| Task material |
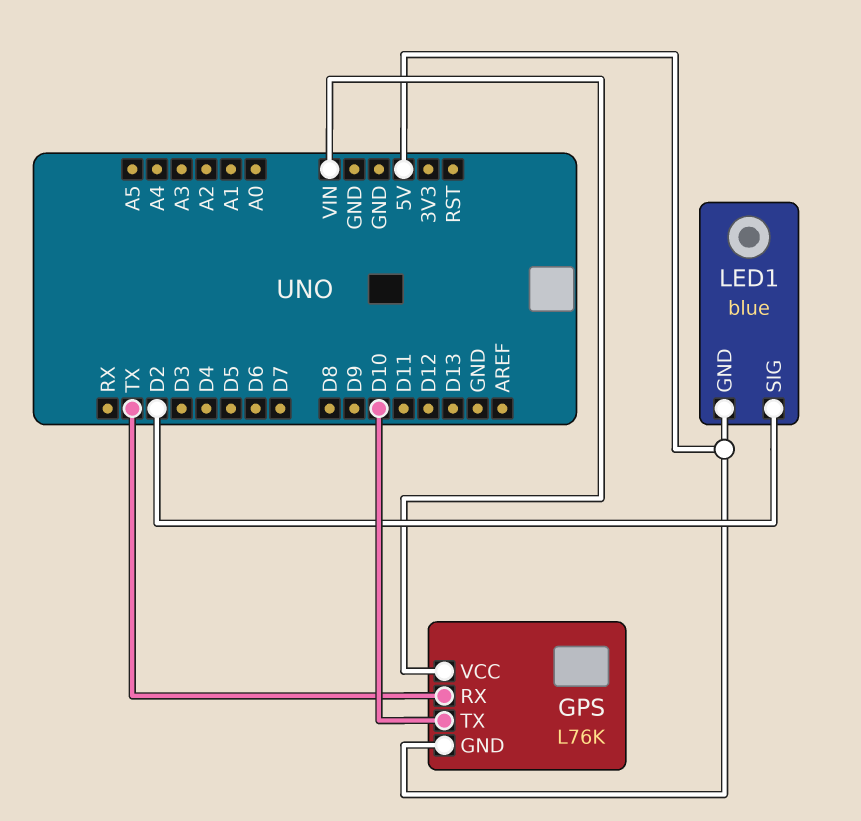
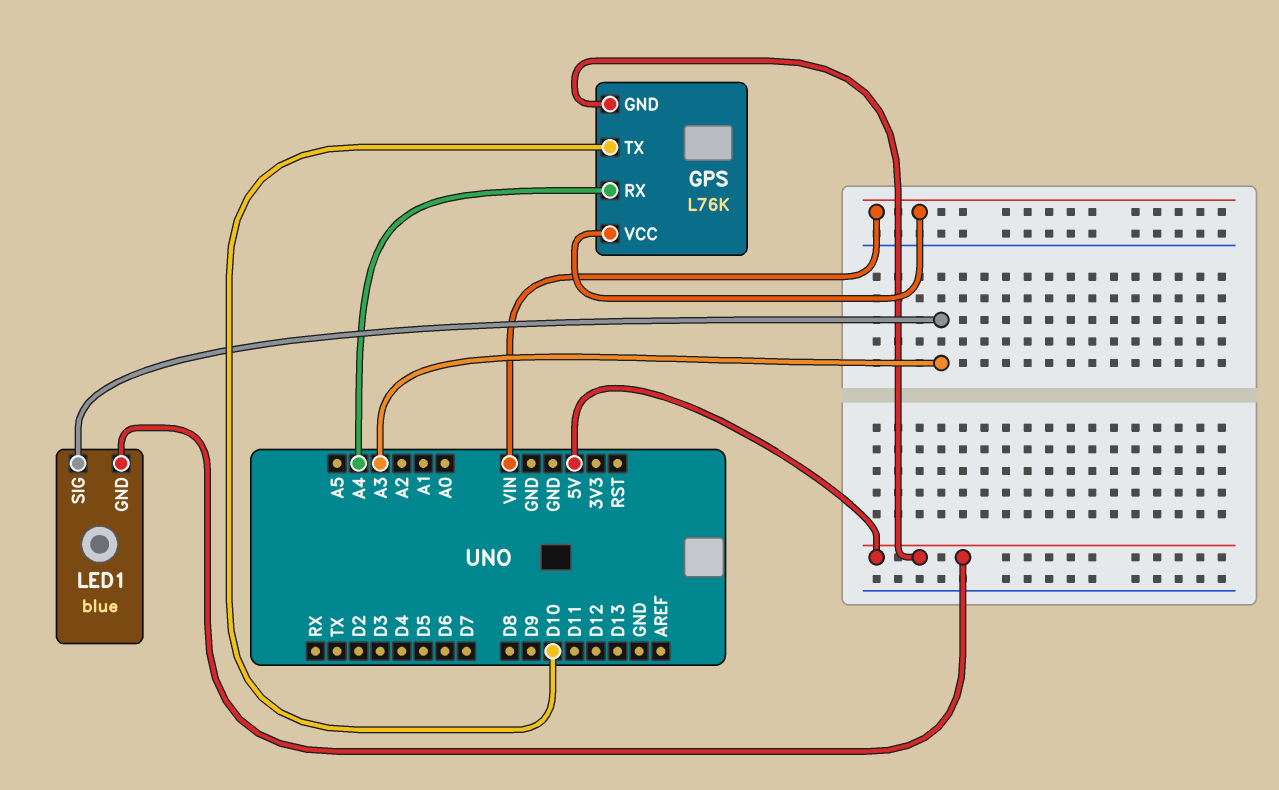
GPS pin RX: TX -> A4
LED1 pin SIG: D2 -> A3

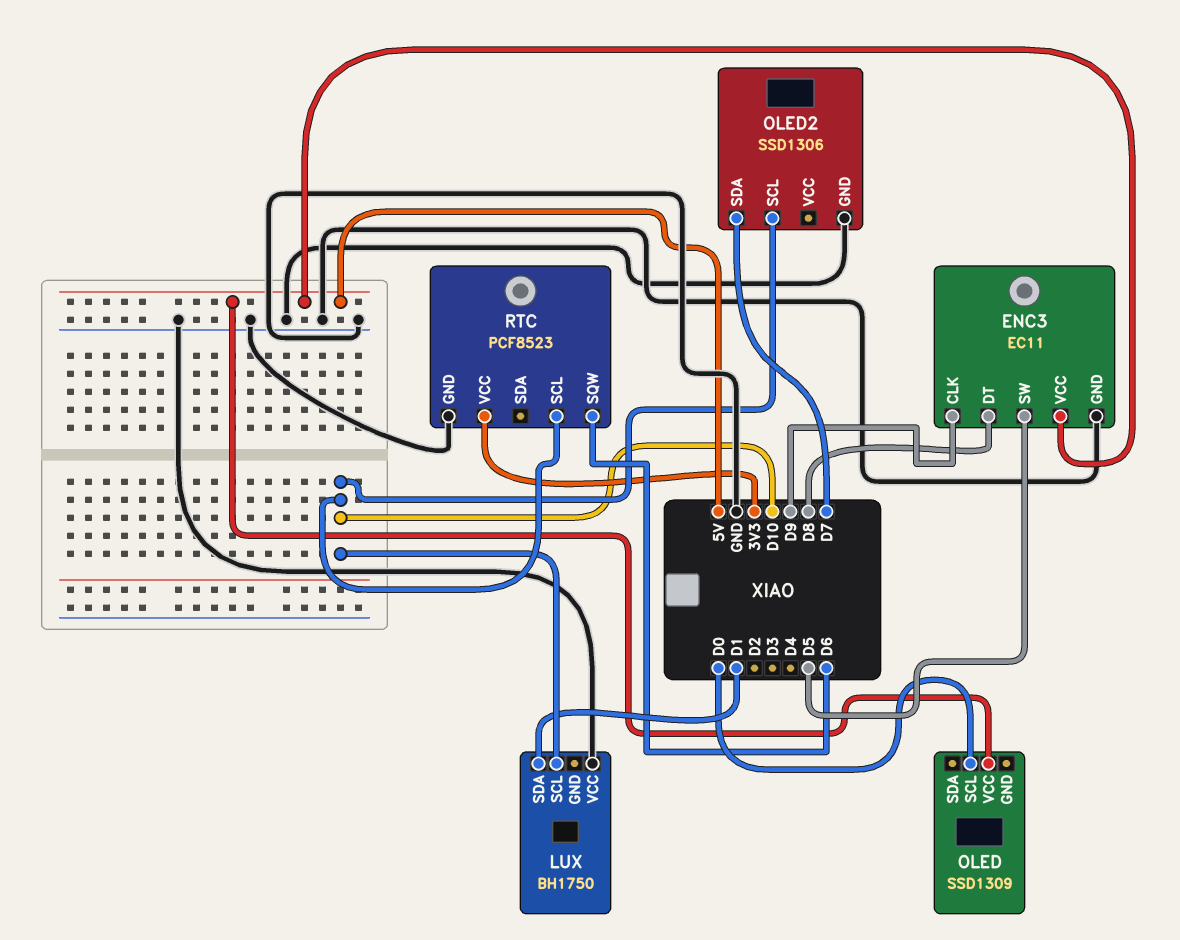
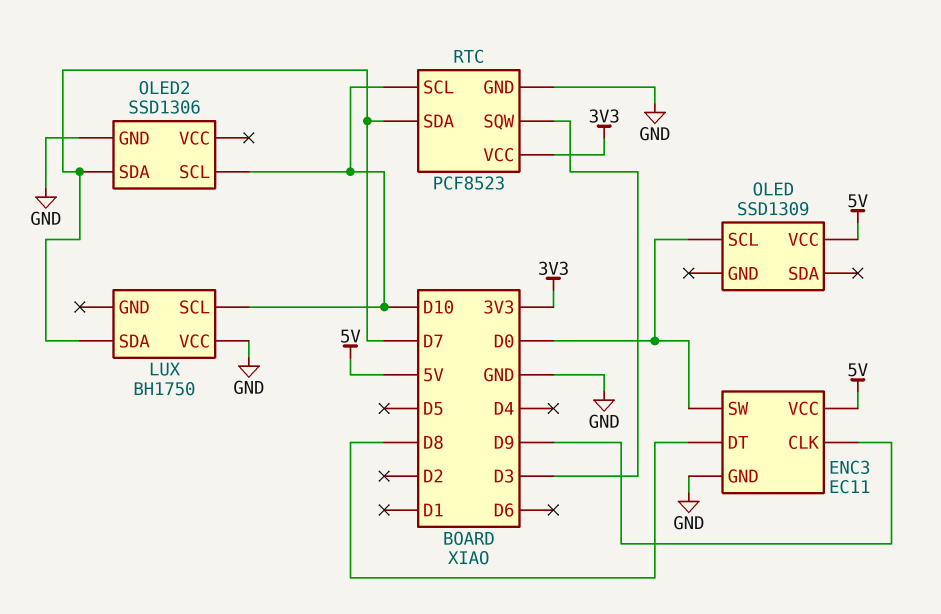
ENC3 pin SW: D5 -> D0
LUX pin SDA: D1 -> D7
RTC pin SDA: none -> D7
RTC pin SQW: D6 -> D3

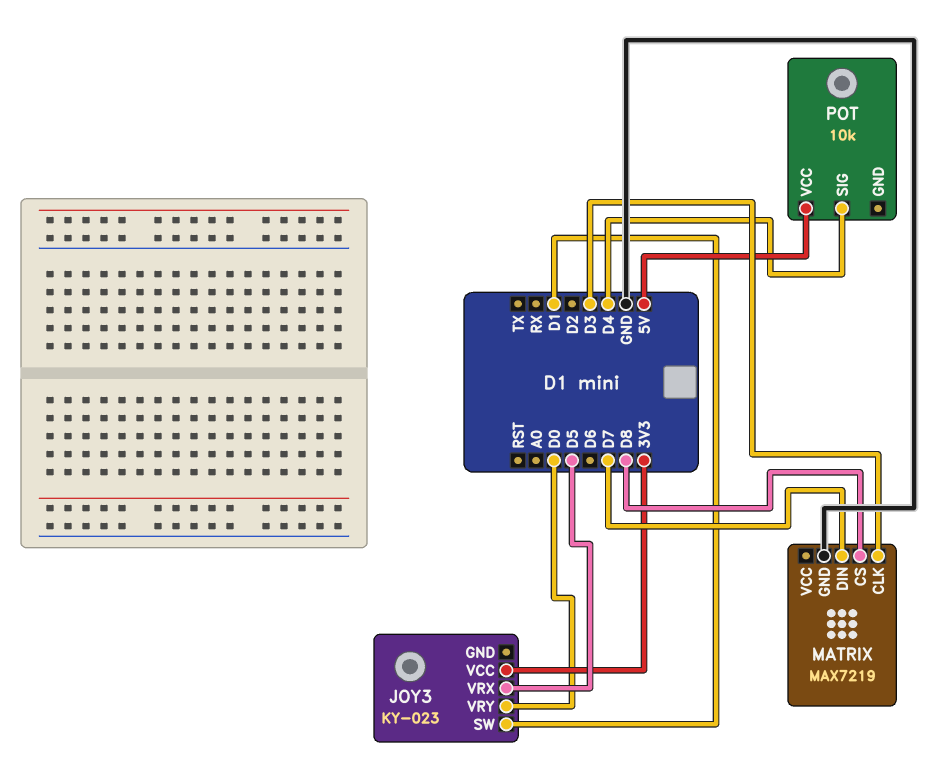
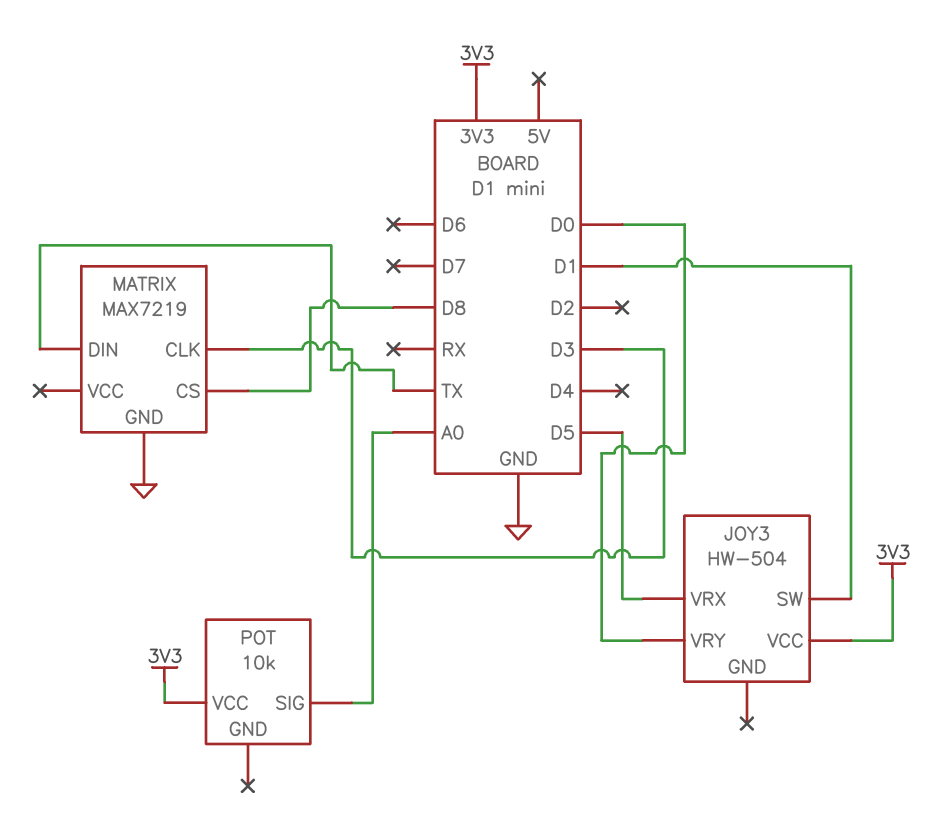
JOY3: KY-023 -> HW-504
MATRIX pin DIN: D7 -> TX
POT pin SIG: D4 -> A0
POT pin VCC: 5V -> 3V3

| What you need to do |
A faithful, complete copy of the records above is required, one that contains no pictures.

| Task answer |
GPS pin RX: TX -> A4
LED1 pin SIG: D2 -> A3

ENC3 pin SW: D5 -> D0
LUX pin SDA: D1 -> D7
RTC pin SDA: none -> D7
RTC pin SQW: D6 -> D3

JOY3: KY-023 -> HW-504
MATRIX pin DIN: D7 -> TX
POT pin SIG: D4 -> A0
POT pin VCC: 5V -> 3V3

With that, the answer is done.